- _TASK GOAL_
Go through the entries below and return every line that contains "degrees".

- _GIVEN RECORDS_
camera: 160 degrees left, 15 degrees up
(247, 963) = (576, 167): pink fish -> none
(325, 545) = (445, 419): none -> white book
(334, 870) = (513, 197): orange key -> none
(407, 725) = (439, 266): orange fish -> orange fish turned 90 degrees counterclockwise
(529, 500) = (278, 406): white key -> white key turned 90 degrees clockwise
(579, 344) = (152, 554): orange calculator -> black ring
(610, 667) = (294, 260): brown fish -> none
...
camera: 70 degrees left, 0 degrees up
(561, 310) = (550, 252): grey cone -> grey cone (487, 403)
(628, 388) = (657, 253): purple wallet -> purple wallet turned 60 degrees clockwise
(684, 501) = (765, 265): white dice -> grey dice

- _TASK SOLUTION_
camera: 160 degrees left, 15 degrees up
(407, 725) = (439, 266): orange fish -> orange fish turned 90 degrees counterclockwise
(529, 500) = (278, 406): white key -> white key turned 90 degrees clockwise
camera: 70 degrees left, 0 degrees up
(628, 388) = (657, 253): purple wallet -> purple wallet turned 60 degrees clockwise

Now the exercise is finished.